• Task to carry out
Give back, word for word, only the lines from the opening of the records through the one with "none -> yellow book [86,264,174,316]". Pictures stay out.

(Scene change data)
******
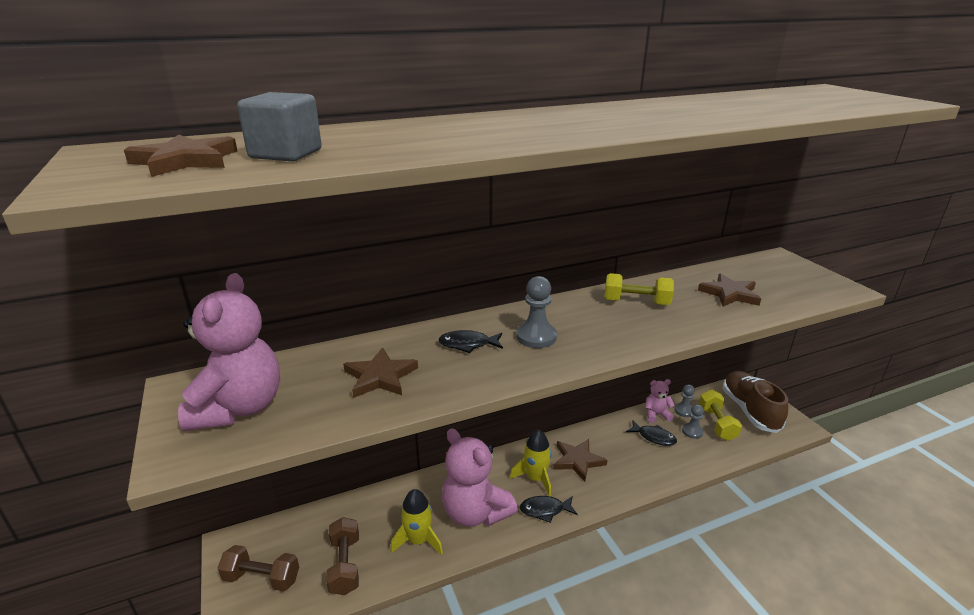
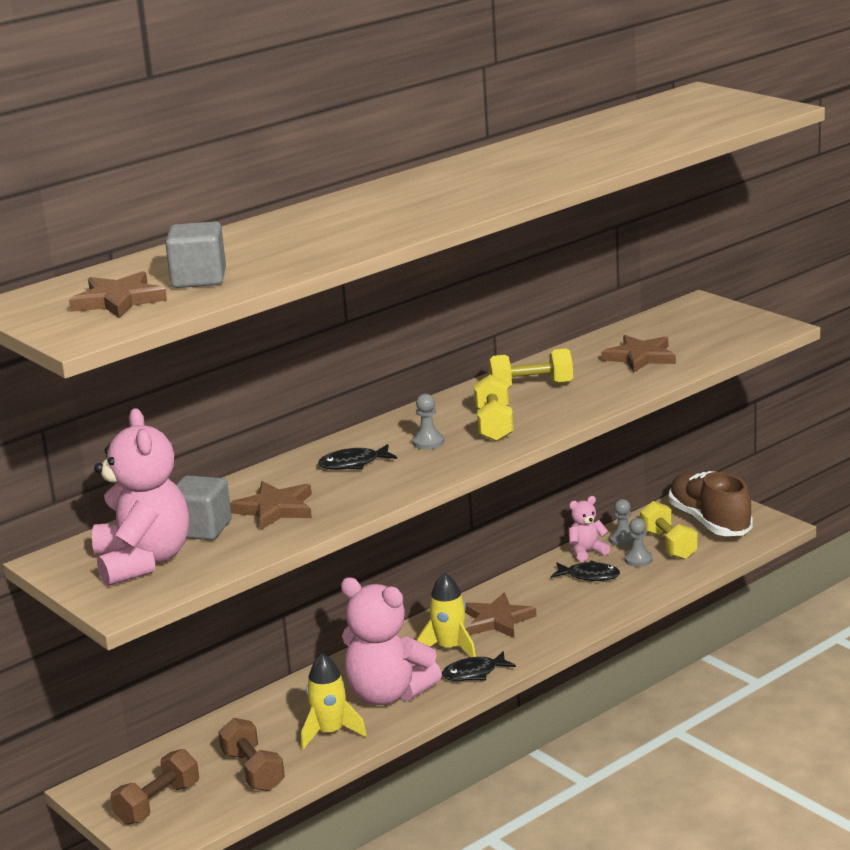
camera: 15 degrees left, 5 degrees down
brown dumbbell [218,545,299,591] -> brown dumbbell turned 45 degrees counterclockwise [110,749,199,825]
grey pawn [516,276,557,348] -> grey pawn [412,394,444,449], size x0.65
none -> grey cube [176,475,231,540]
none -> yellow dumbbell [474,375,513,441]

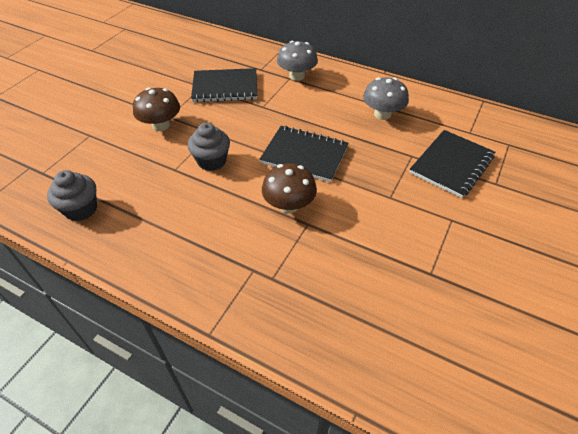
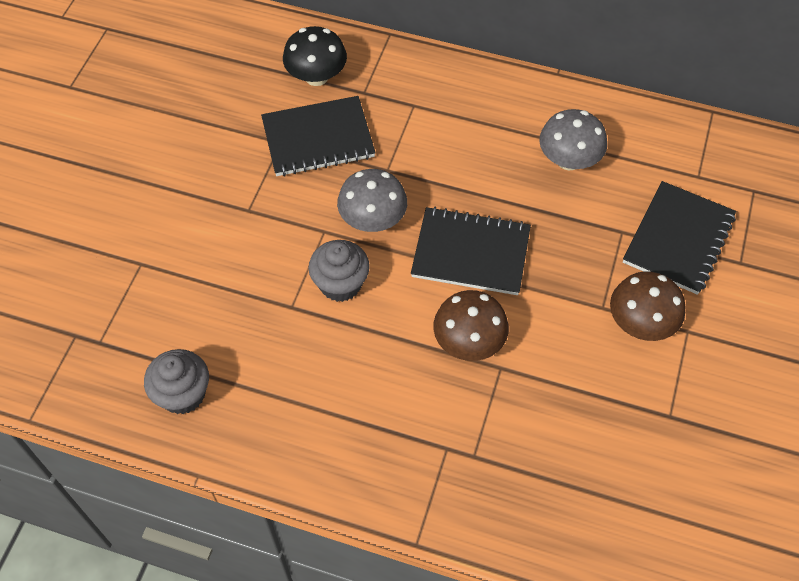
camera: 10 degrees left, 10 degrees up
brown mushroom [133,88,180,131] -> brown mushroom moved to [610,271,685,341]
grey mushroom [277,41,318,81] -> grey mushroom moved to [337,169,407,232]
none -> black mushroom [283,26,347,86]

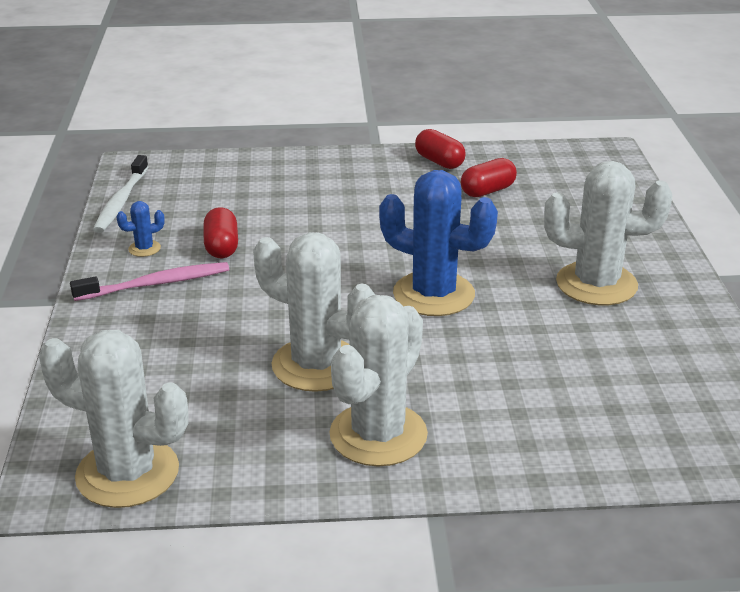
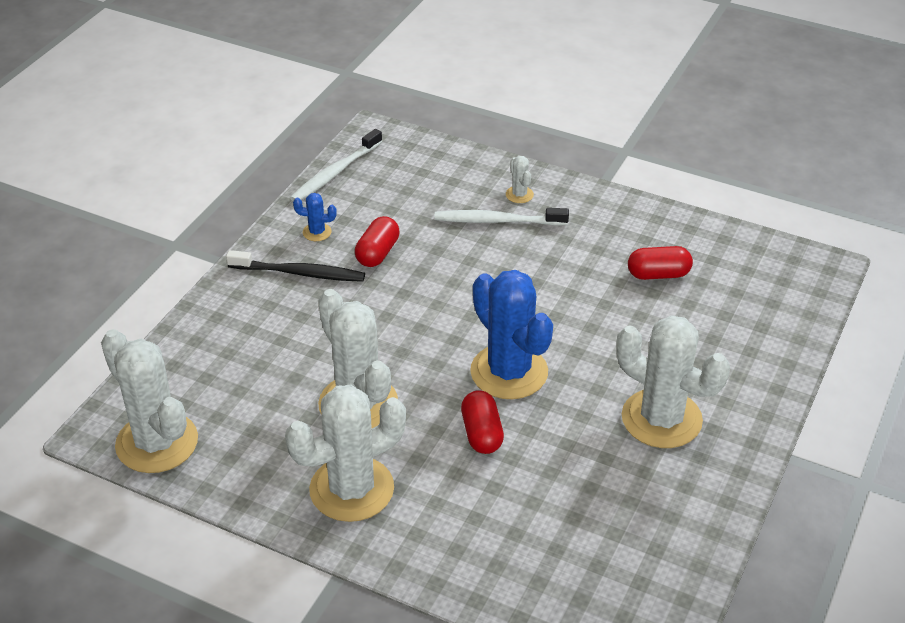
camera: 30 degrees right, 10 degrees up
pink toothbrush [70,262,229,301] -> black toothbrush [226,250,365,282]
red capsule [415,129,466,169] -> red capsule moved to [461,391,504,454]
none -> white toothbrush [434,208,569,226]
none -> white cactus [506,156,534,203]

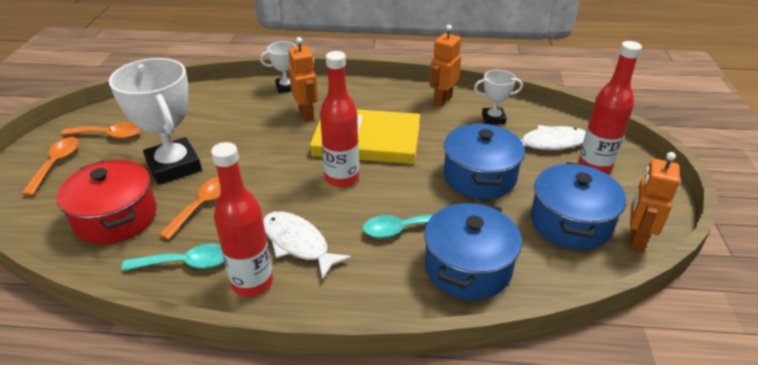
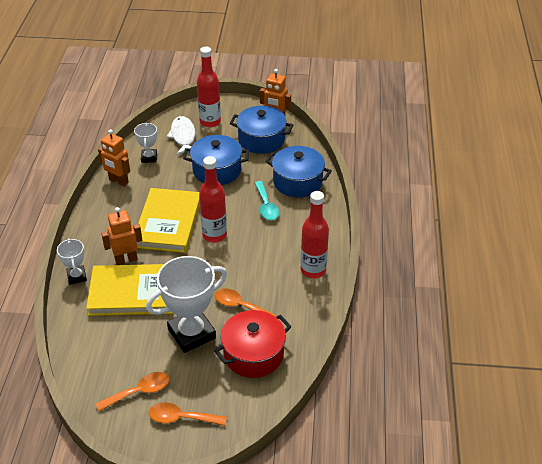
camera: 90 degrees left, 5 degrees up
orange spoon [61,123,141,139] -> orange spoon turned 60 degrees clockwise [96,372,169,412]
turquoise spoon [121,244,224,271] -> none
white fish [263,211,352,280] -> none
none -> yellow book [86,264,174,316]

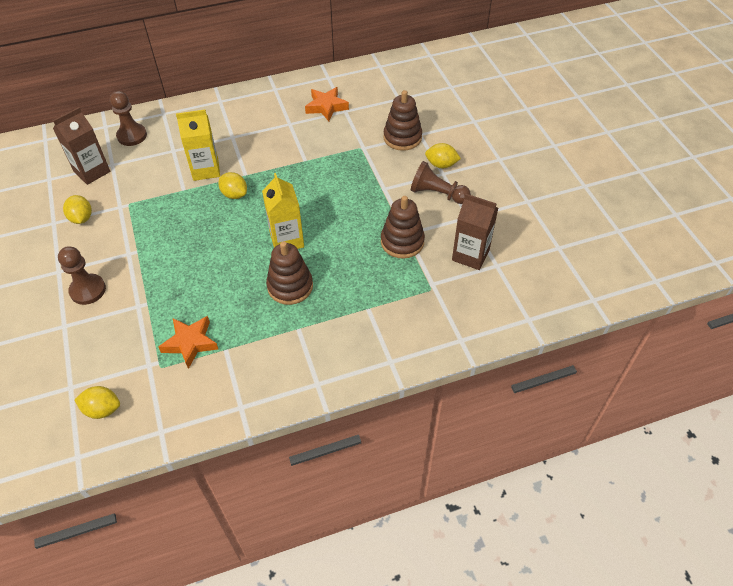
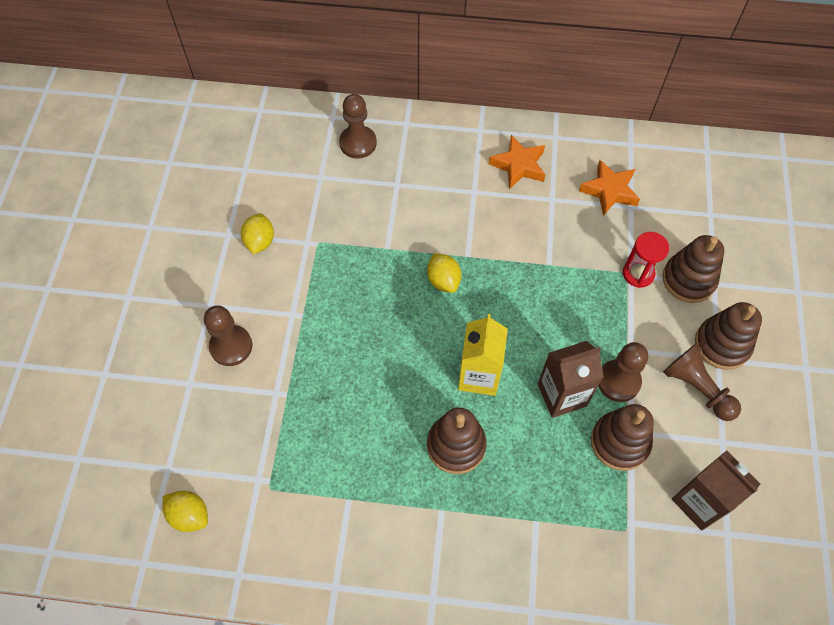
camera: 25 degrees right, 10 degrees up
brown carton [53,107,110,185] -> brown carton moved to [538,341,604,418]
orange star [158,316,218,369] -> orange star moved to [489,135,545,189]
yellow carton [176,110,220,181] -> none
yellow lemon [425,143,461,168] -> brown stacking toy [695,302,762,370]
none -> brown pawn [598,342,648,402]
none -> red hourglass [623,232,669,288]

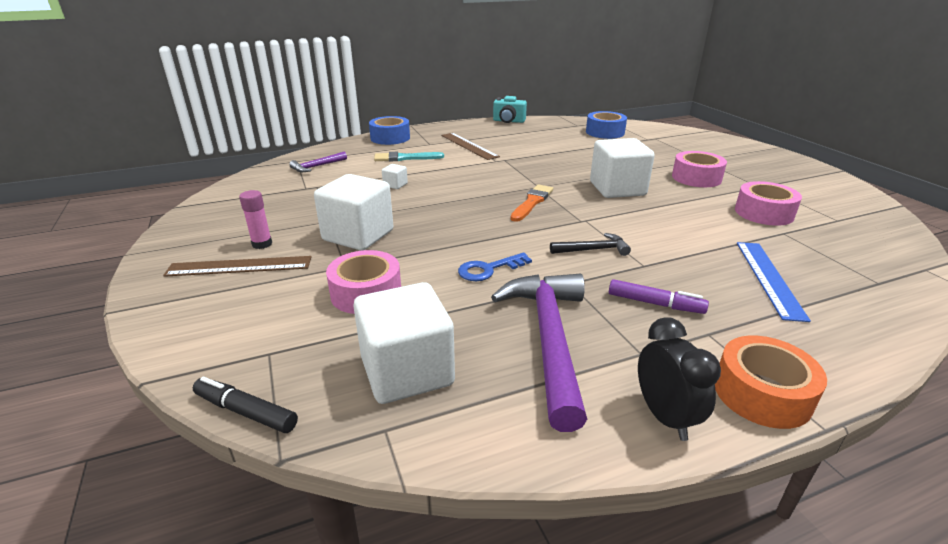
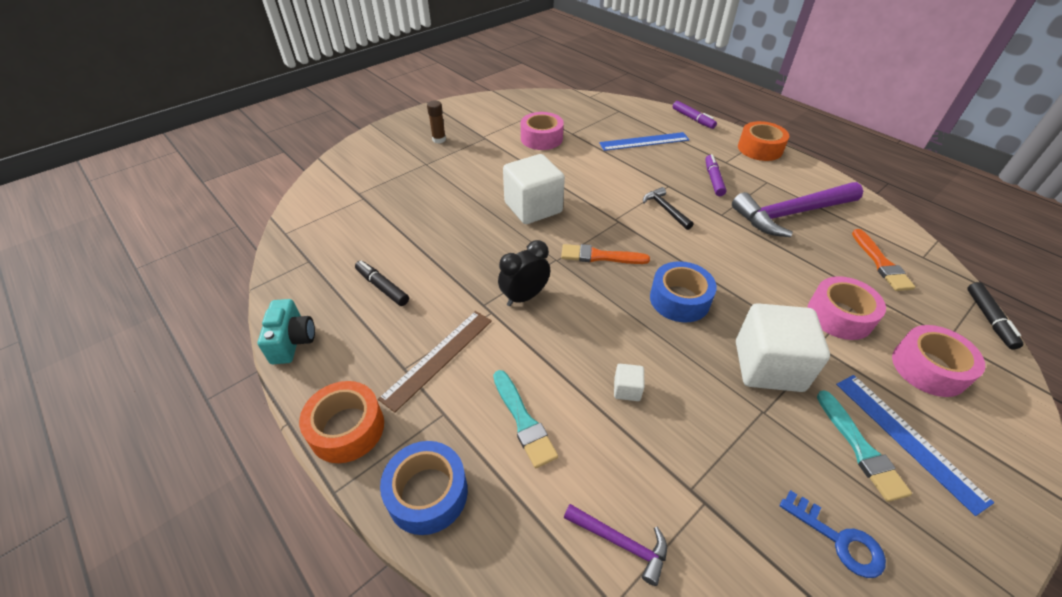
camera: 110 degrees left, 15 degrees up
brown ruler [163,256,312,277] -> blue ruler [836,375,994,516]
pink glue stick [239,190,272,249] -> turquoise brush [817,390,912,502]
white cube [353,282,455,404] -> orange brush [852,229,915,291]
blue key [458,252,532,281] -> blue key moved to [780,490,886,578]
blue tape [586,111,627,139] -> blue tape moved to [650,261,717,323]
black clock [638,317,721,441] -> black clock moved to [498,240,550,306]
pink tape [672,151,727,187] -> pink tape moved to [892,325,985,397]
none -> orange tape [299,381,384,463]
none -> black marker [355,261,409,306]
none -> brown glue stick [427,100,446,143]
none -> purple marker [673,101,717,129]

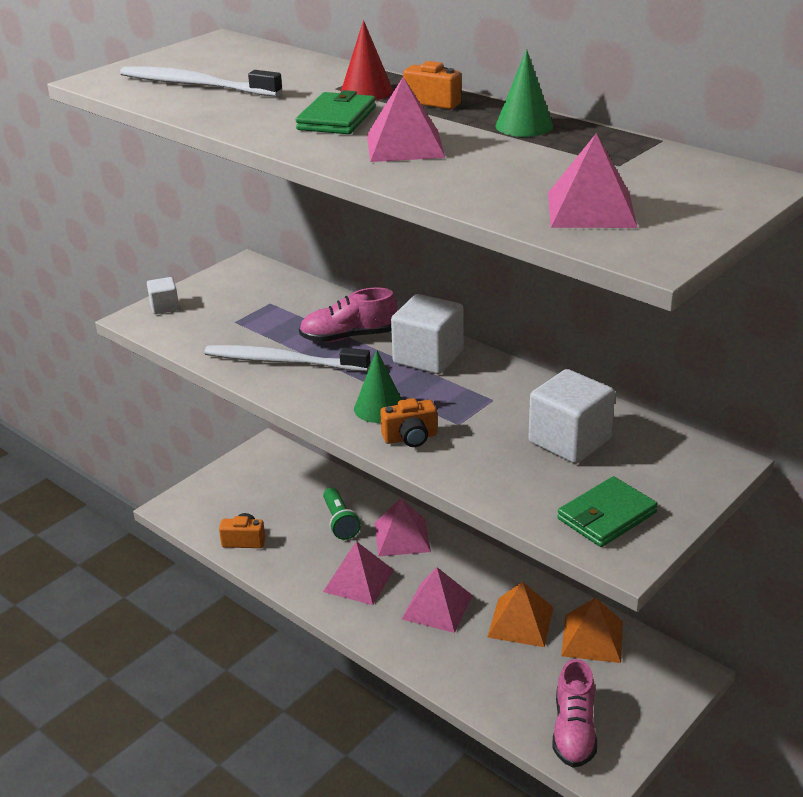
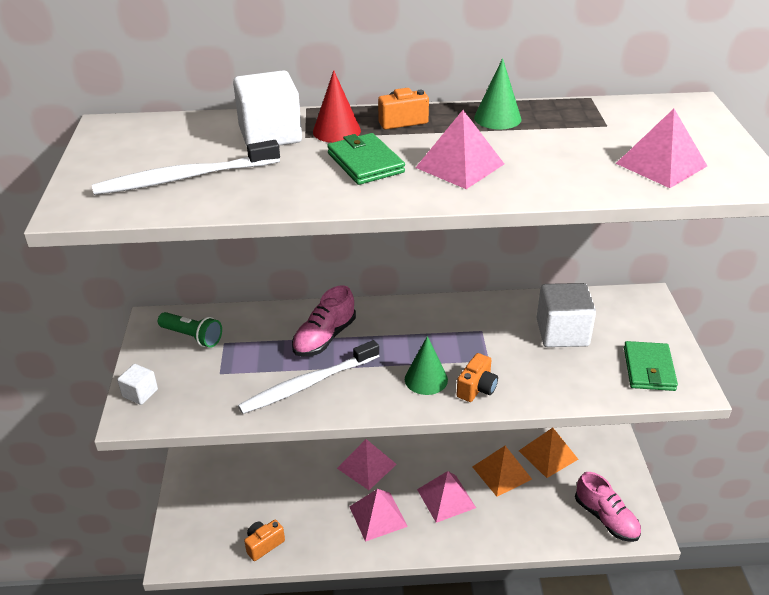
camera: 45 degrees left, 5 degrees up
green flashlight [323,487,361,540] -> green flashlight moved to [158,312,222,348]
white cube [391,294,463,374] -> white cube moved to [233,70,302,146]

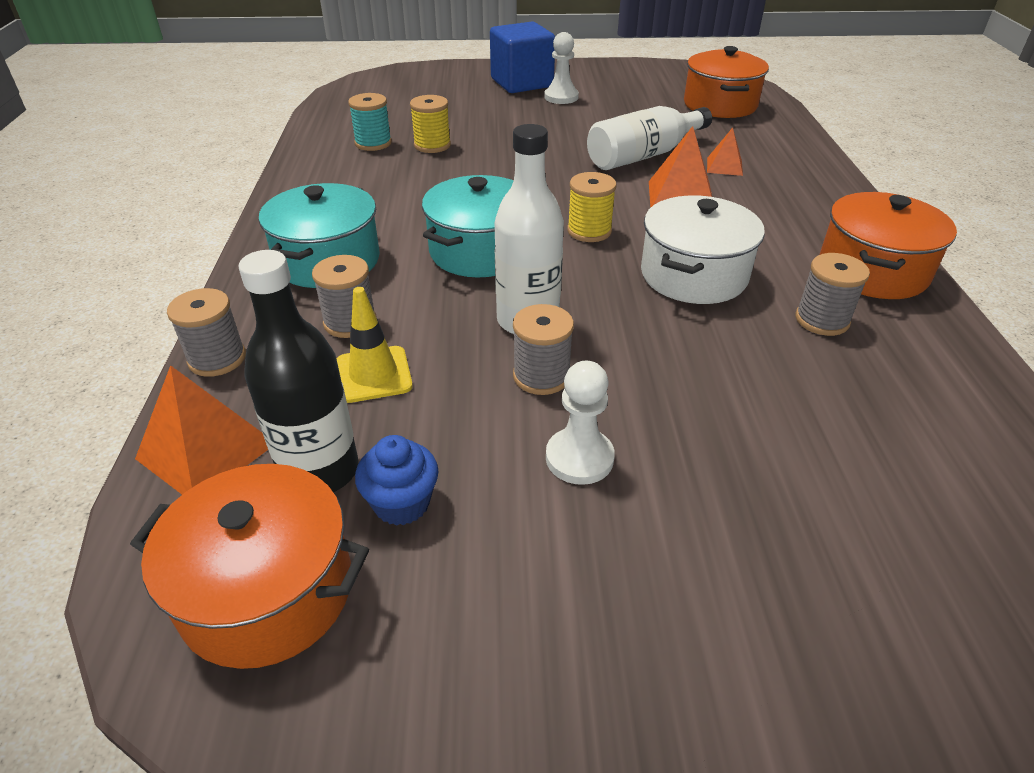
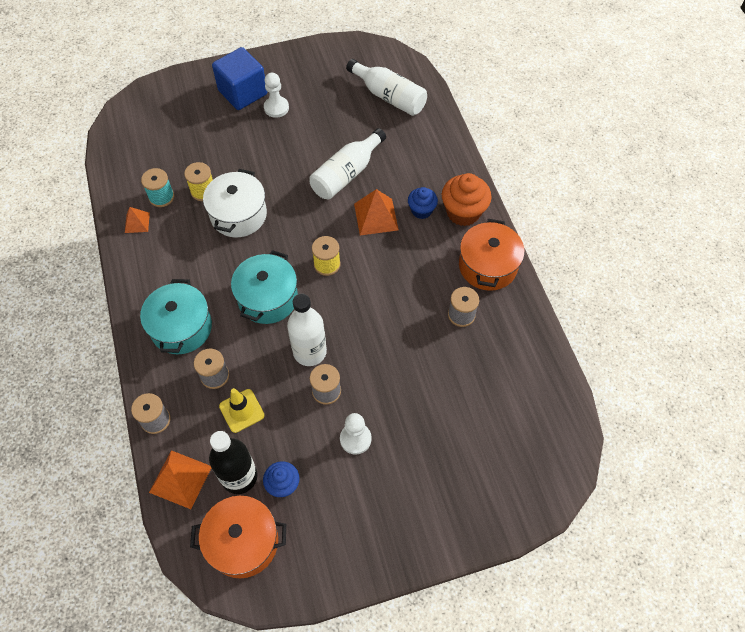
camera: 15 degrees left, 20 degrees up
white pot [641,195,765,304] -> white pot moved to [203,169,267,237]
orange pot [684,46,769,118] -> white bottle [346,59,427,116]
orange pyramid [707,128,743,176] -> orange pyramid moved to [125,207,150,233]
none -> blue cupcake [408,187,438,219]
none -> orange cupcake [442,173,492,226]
******
• The completed task
camera: 15 degrees left, 5 degrees down
brown dumbbell [218,545,299,591] -> brown dumbbell turned 45 degrees counterclockwise [110,749,199,825]
grey pawn [516,276,557,348] -> grey pawn [412,394,444,449], size x0.65
none -> grey cube [176,475,231,540]
none -> yellow dumbbell [474,375,513,441]

camera: 10 degrees left, 10 degrees up
brown mushroom [133,88,180,131] -> brown mushroom moved to [610,271,685,341]
grey mushroom [277,41,318,81] -> grey mushroom moved to [337,169,407,232]
none -> black mushroom [283,26,347,86]

camera: 30 degrees right, 10 degrees up
pink toothbrush [70,262,229,301] -> black toothbrush [226,250,365,282]
red capsule [415,129,466,169] -> red capsule moved to [461,391,504,454]
none -> white toothbrush [434,208,569,226]
none -> white cactus [506,156,534,203]

camera: 90 degrees left, 5 degrees up
orange spoon [61,123,141,139] -> orange spoon turned 60 degrees clockwise [96,372,169,412]
turquoise spoon [121,244,224,271] -> none
white fish [263,211,352,280] -> none
none -> yellow book [86,264,174,316]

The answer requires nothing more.